[Records from a data source]
>>>>>
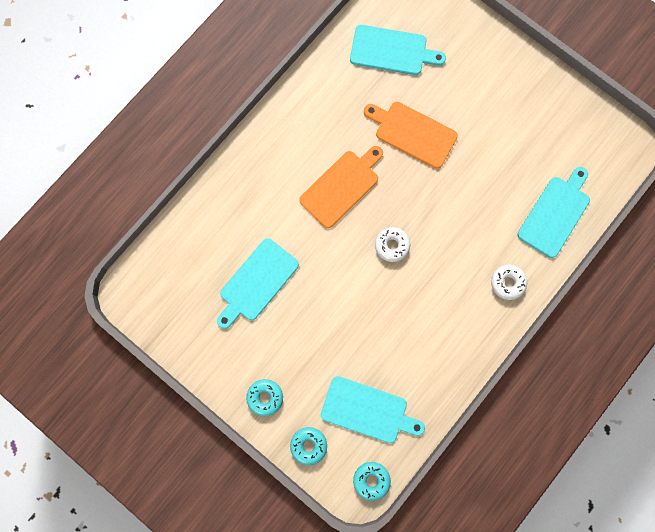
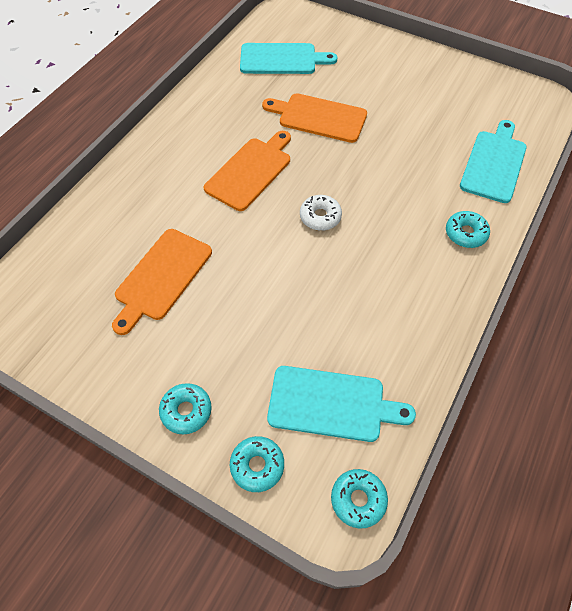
camera: 10 degrees left, 20 degrees down
(257, 282) = (162, 277): turquoise cutting board -> orange cutting board
(507, 283) = (465, 233): white donut -> turquoise donut

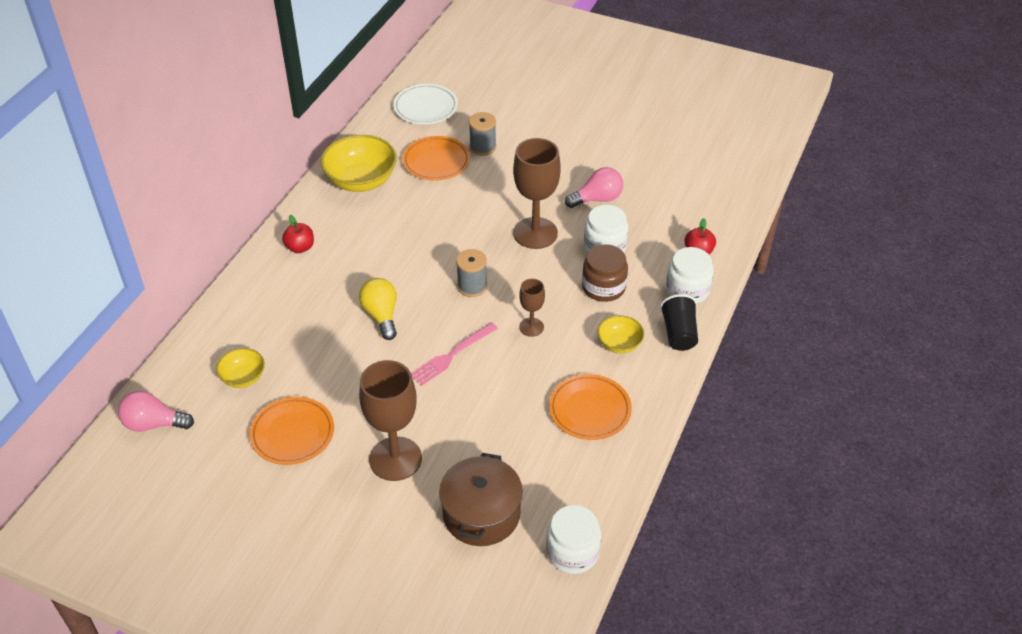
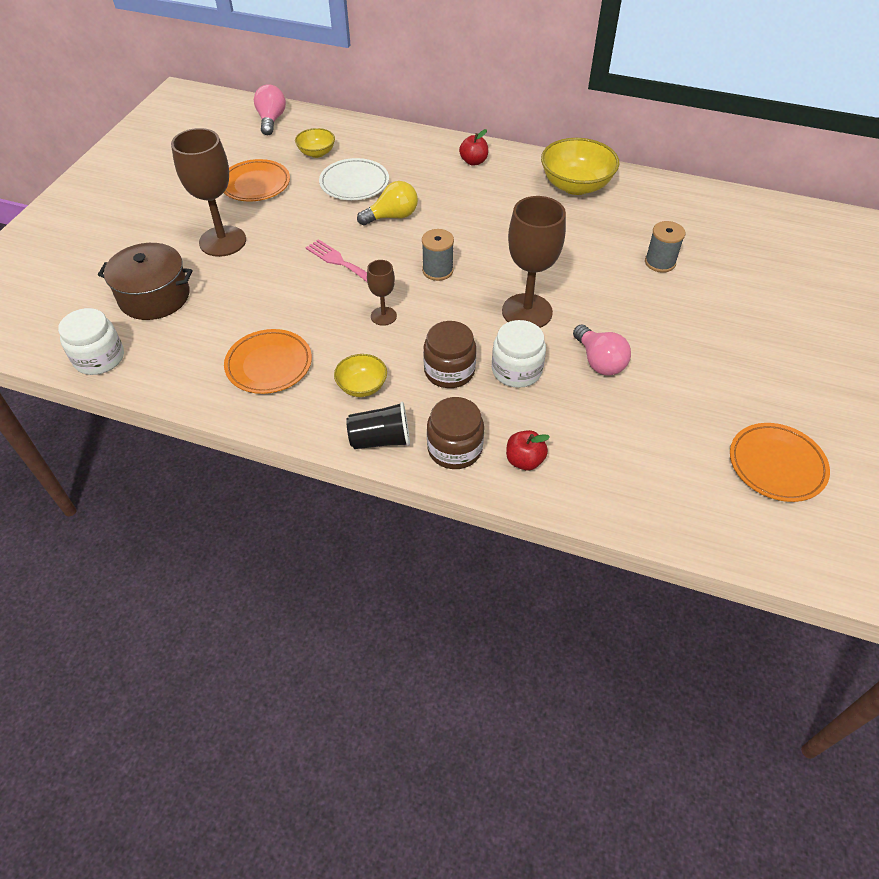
camera: 85 degrees right, 5 degrees up
(425, 107) = (711, 216): white plate -> white plate (354, 183)
(436, 162) = (622, 231): orange plate -> orange plate (776, 465)
(687, 290) = (454, 449): white jar -> brown jar

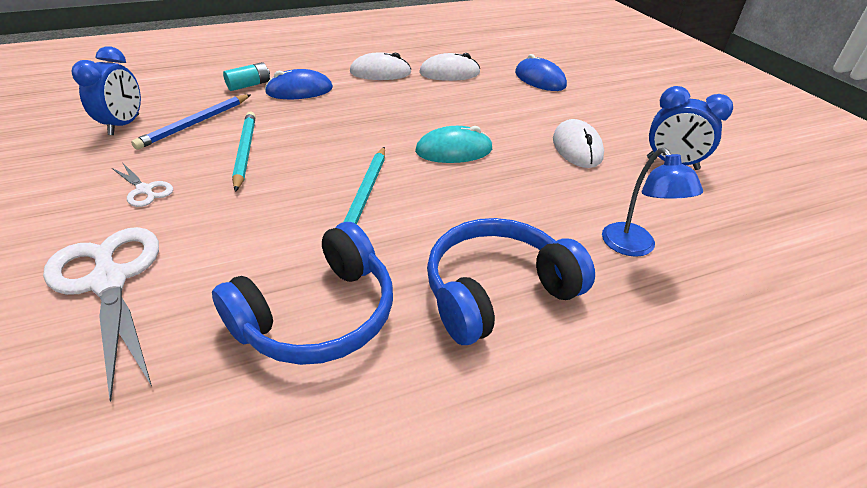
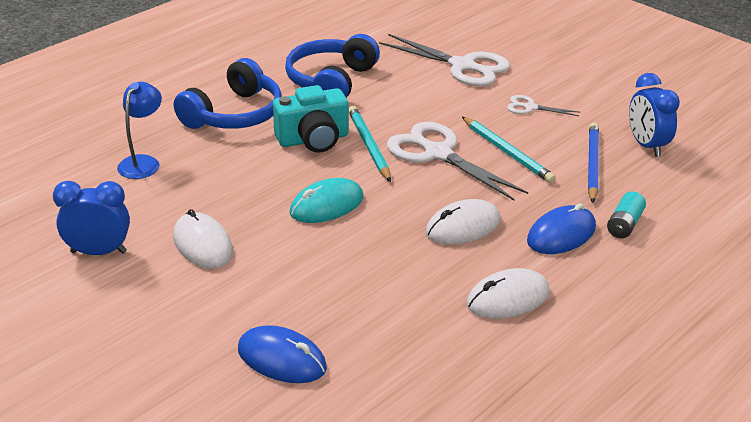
camera: 155 degrees right, 5 degrees down
(308, 168) = (438, 153): none -> white scissors
(418, 220) = (313, 139): none -> turquoise camera
(449, 73) = (417, 329): white mouse -> white mouse (463, 227)
(634, 247) = (143, 162): blue lamp -> blue lamp turned 60 degrees clockwise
<<<<<
### EXERCISE
Leave every picture out and write out, word for word, the lines from the one that contains "(436, 162) = (622, 231): orange" through the last line of the records.

### SOLUTION
(436, 162) = (622, 231): orange plate -> orange plate (776, 465)
(687, 290) = (454, 449): white jar -> brown jar

camera: 155 degrees right, 5 degrees down
(308, 168) = (438, 153): none -> white scissors
(418, 220) = (313, 139): none -> turquoise camera
(449, 73) = (417, 329): white mouse -> white mouse (463, 227)
(634, 247) = (143, 162): blue lamp -> blue lamp turned 60 degrees clockwise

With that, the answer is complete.